### WHAT YOU WILL DO
Lines from the one containing "black pan: none = 0 -> [277,180,378,238] = 1" through the end of the entries below: set them down exactly, both ends included, with nothing added.

....

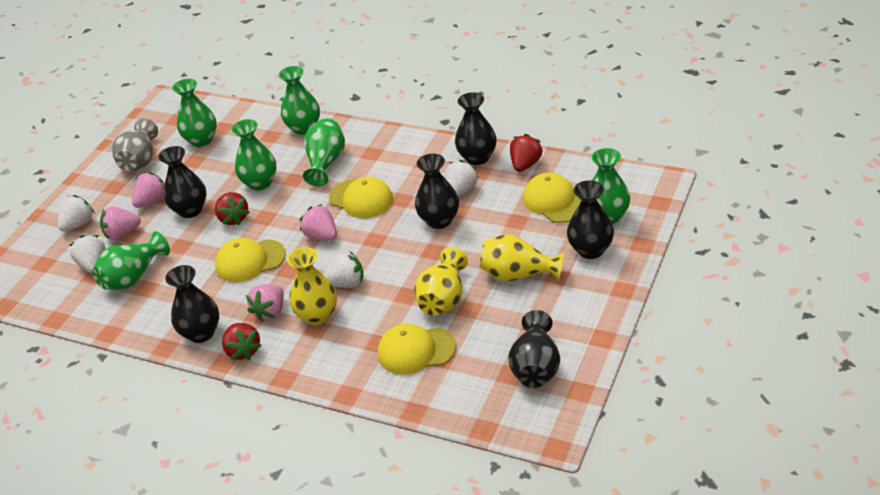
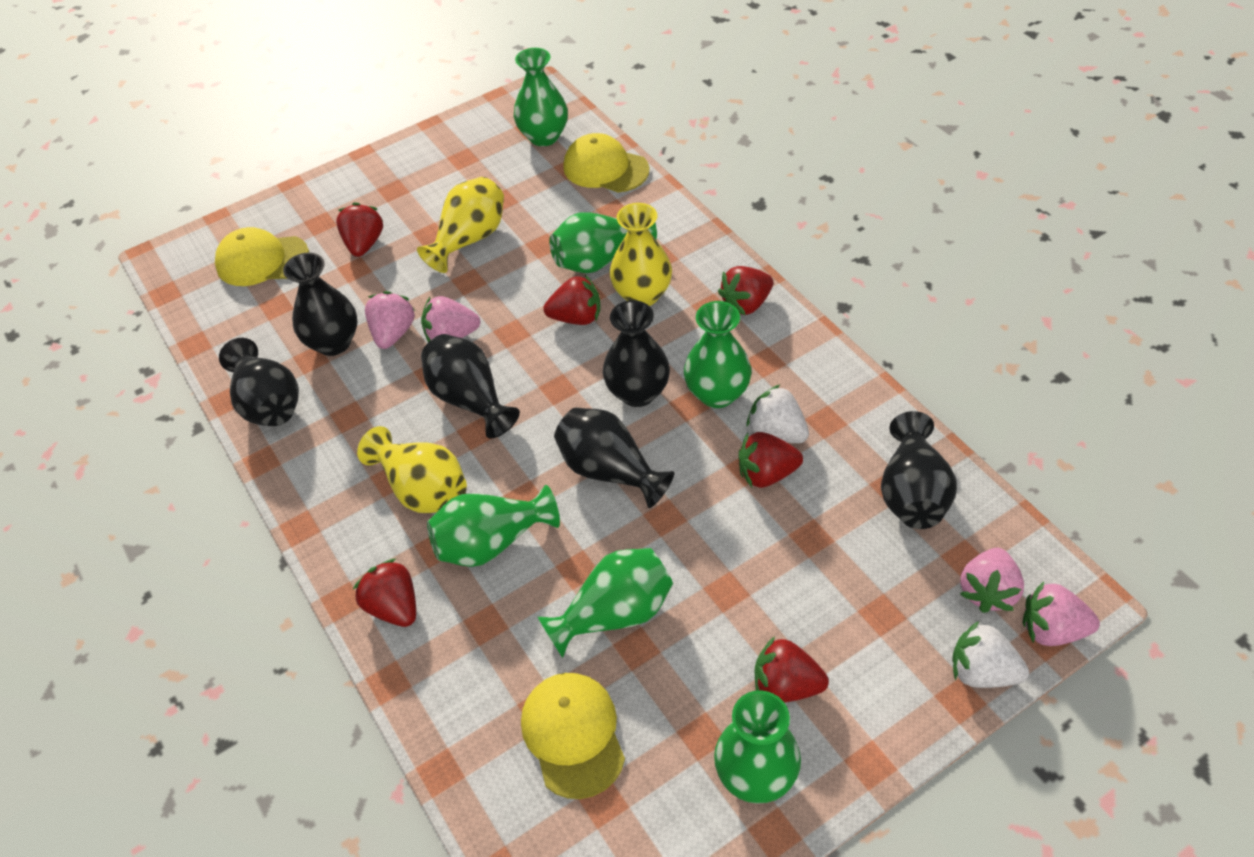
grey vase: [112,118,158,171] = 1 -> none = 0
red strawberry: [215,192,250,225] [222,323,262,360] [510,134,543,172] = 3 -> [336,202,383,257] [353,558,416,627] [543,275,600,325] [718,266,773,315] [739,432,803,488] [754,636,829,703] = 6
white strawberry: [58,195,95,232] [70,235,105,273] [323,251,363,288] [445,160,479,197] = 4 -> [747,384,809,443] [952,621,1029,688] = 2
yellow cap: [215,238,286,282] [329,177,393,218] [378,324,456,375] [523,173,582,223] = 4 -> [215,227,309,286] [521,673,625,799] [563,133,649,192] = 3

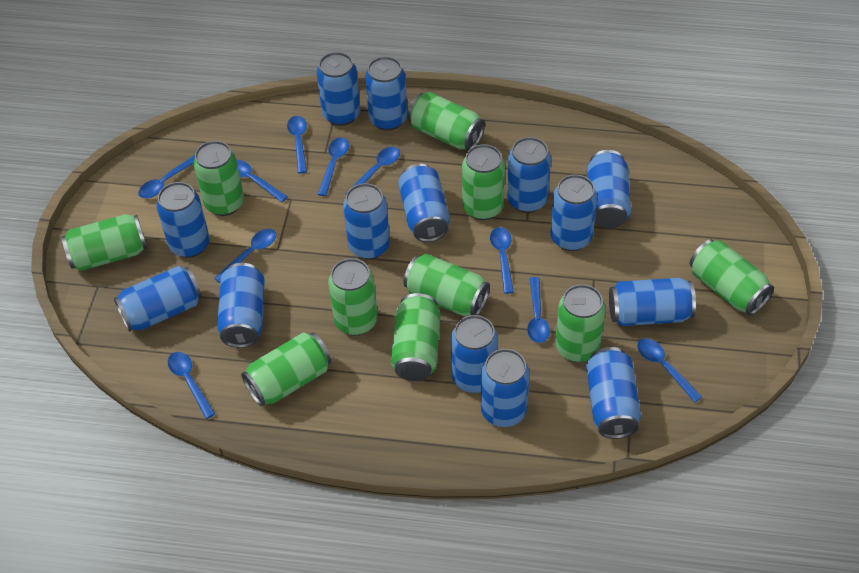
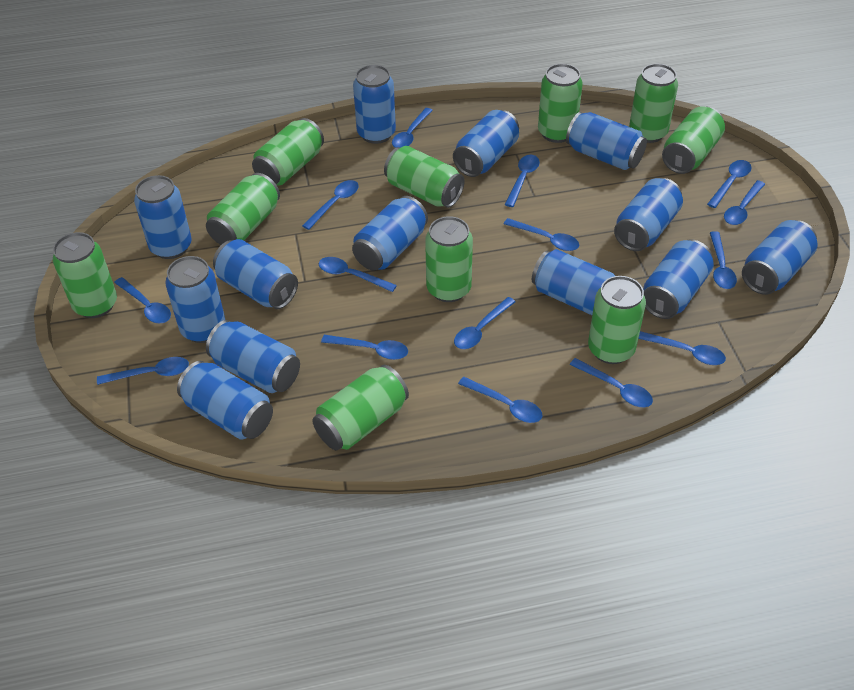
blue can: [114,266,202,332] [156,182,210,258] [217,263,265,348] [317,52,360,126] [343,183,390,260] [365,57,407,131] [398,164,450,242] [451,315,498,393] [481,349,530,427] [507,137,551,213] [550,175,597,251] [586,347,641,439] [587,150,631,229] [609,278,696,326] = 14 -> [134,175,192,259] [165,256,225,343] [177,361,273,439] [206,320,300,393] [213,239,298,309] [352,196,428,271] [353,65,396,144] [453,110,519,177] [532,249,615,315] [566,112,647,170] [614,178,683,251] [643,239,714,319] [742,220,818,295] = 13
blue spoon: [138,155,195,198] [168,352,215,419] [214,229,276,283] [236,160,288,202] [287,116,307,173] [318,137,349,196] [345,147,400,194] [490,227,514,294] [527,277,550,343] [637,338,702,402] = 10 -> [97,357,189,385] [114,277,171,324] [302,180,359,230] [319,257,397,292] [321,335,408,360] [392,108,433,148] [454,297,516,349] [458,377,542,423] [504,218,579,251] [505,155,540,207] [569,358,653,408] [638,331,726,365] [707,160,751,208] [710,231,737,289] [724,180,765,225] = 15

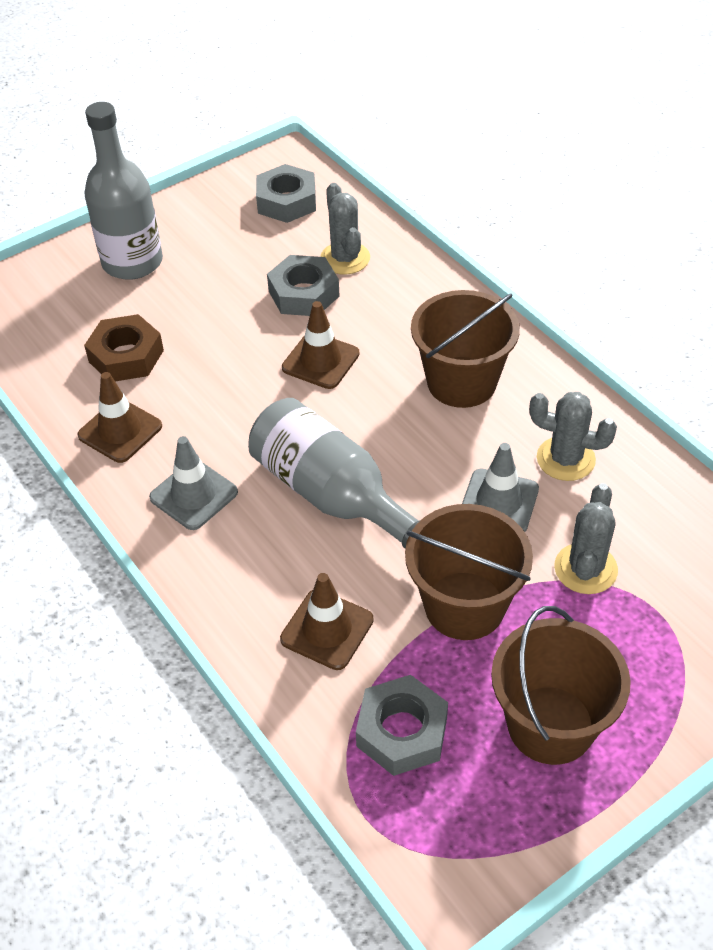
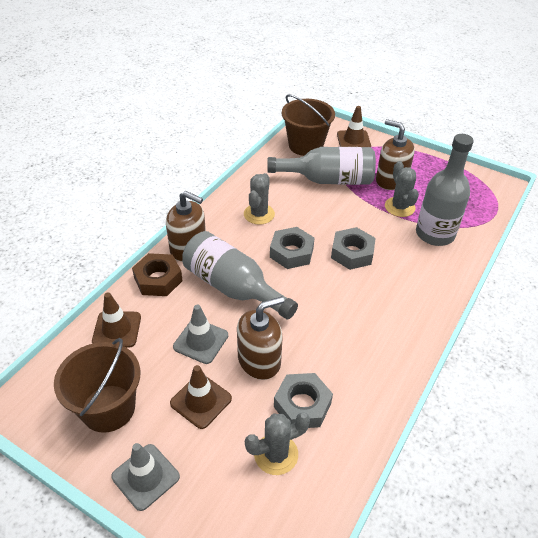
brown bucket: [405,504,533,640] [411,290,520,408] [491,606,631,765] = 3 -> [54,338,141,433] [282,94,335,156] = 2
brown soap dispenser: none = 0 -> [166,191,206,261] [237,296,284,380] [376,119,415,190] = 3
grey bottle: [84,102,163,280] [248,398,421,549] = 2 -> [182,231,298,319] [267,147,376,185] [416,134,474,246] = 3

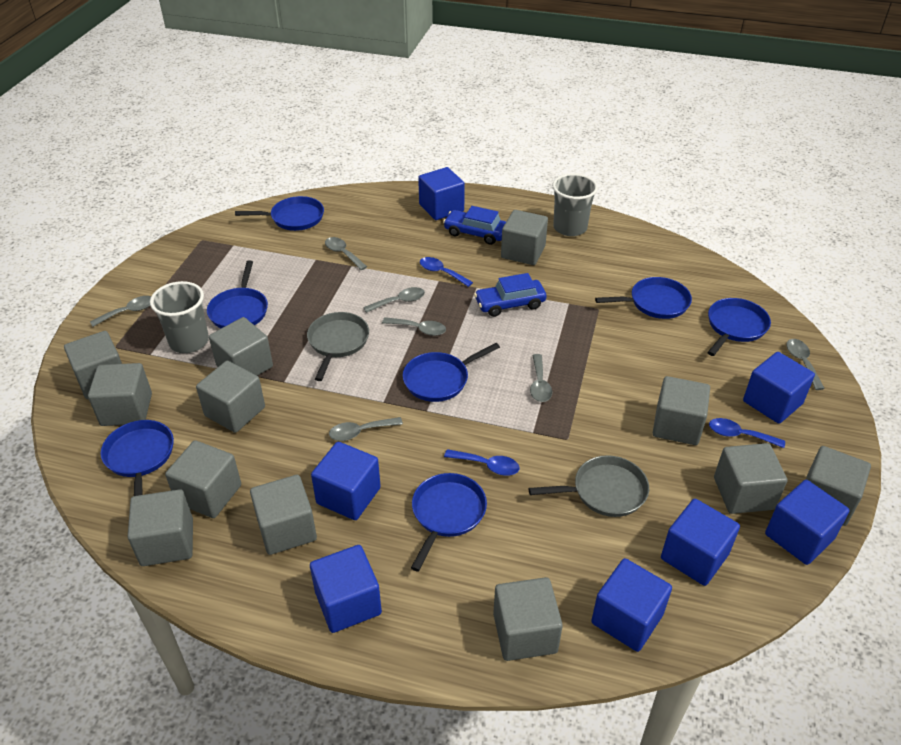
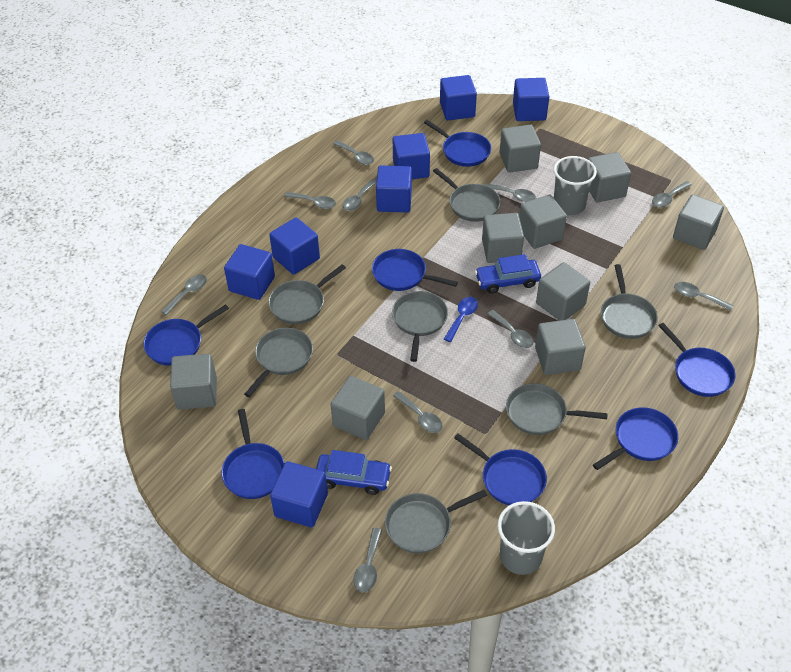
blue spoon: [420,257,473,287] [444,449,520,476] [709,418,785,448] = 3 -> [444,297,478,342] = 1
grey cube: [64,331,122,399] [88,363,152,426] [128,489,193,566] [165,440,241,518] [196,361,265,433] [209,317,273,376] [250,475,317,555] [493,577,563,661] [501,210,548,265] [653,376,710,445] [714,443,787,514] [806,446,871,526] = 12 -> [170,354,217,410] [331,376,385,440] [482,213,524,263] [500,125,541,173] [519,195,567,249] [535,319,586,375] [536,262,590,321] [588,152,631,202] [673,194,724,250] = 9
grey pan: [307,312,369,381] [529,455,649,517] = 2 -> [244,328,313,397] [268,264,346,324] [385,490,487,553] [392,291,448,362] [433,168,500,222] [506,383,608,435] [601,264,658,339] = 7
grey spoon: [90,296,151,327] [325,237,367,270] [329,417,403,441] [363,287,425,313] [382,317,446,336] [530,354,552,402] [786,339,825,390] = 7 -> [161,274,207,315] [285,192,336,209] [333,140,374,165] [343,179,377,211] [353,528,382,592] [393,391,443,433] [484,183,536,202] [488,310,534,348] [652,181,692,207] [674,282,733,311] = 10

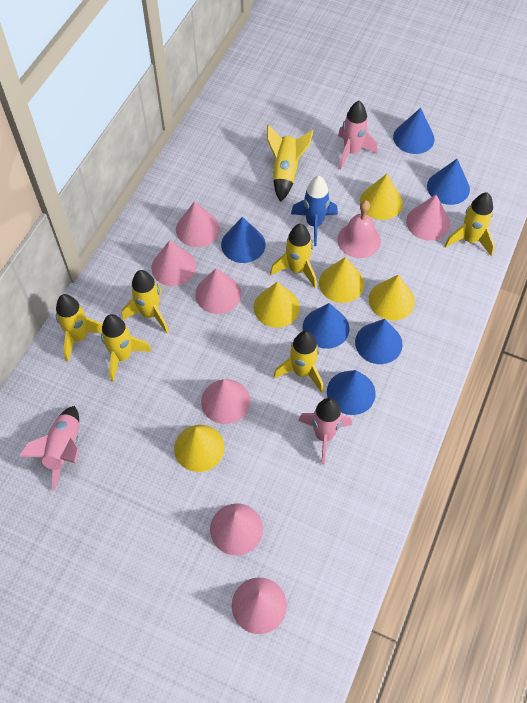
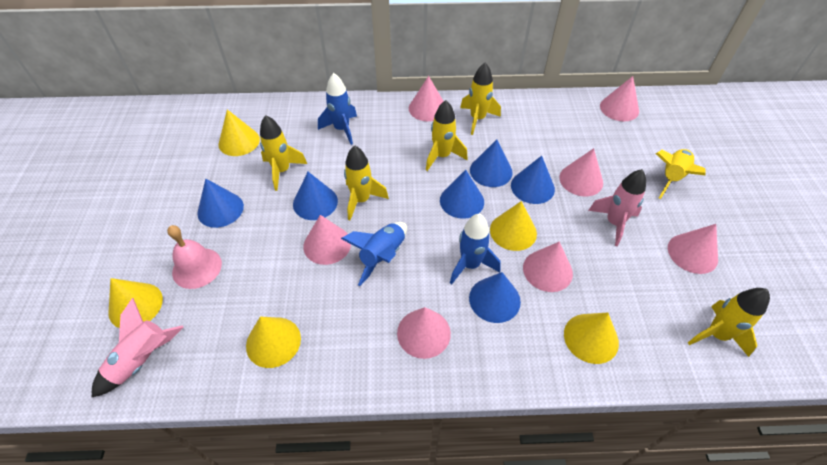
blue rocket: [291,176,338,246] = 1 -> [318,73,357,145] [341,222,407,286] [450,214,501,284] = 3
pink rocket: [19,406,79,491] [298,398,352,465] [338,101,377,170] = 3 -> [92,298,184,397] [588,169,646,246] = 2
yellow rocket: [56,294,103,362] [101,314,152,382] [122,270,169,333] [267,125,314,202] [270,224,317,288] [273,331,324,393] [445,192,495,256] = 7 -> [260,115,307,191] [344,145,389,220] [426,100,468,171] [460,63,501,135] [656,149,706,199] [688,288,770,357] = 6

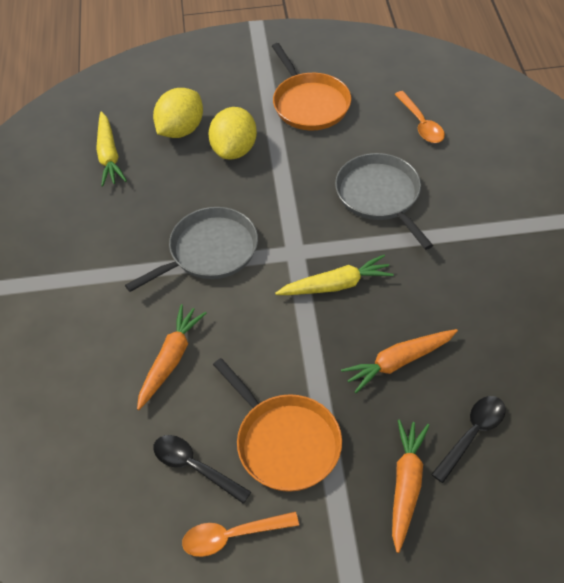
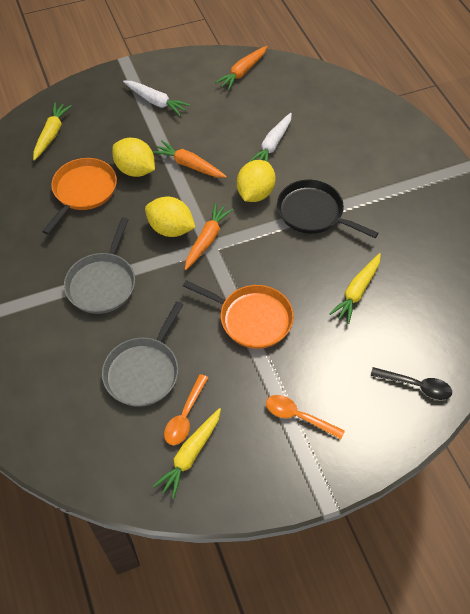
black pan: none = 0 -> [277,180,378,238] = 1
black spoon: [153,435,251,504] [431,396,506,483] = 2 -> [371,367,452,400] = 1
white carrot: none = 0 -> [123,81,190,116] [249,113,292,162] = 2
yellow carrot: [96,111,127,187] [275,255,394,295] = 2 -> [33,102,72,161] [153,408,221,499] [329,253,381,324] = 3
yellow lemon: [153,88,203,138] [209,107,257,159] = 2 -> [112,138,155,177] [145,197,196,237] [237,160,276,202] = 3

....

### RESPONSE BOX
black pan: none = 0 -> [277,180,378,238] = 1
black spoon: [153,435,251,504] [431,396,506,483] = 2 -> [371,367,452,400] = 1
white carrot: none = 0 -> [123,81,190,116] [249,113,292,162] = 2
yellow carrot: [96,111,127,187] [275,255,394,295] = 2 -> [33,102,72,161] [153,408,221,499] [329,253,381,324] = 3
yellow lemon: [153,88,203,138] [209,107,257,159] = 2 -> [112,138,155,177] [145,197,196,237] [237,160,276,202] = 3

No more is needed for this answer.